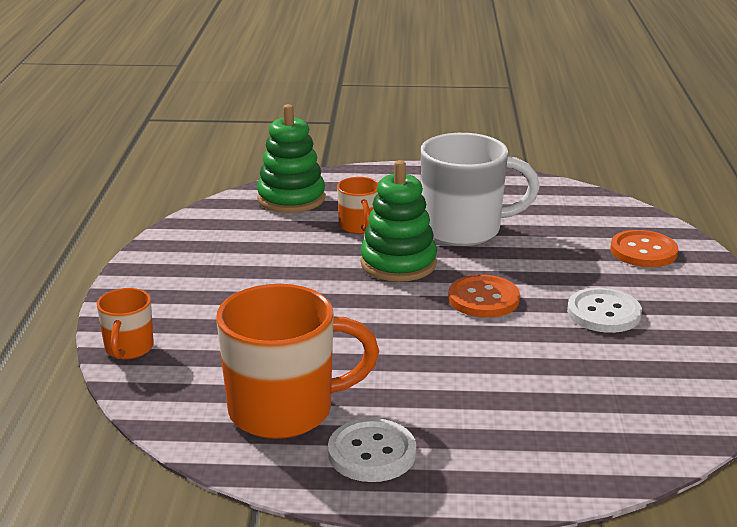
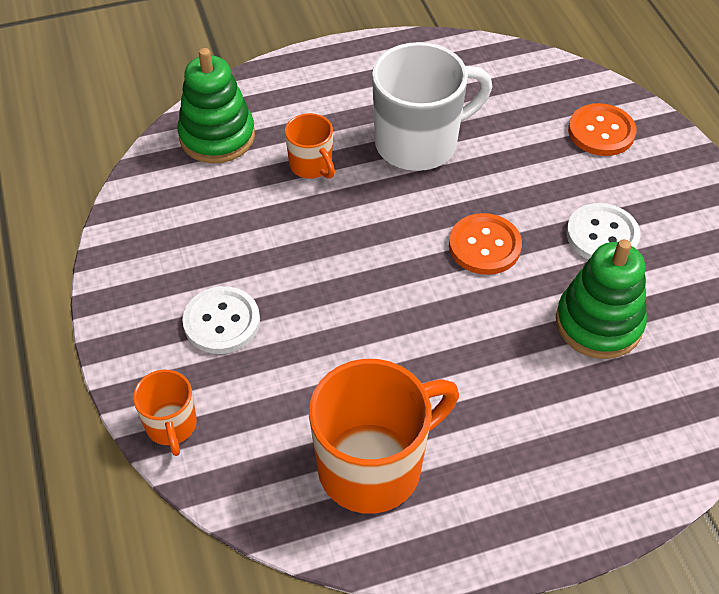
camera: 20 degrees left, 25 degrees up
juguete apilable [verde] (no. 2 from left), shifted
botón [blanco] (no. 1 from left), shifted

■ **Work to be completed**:
Each line above must be set down exactly, though no picture should be carried over.

■ **Result of this task**:
camera: 20 degrees left, 25 degrees up
juguete apilable [verde] (no. 2 from left), shifted
botón [blanco] (no. 1 from left), shifted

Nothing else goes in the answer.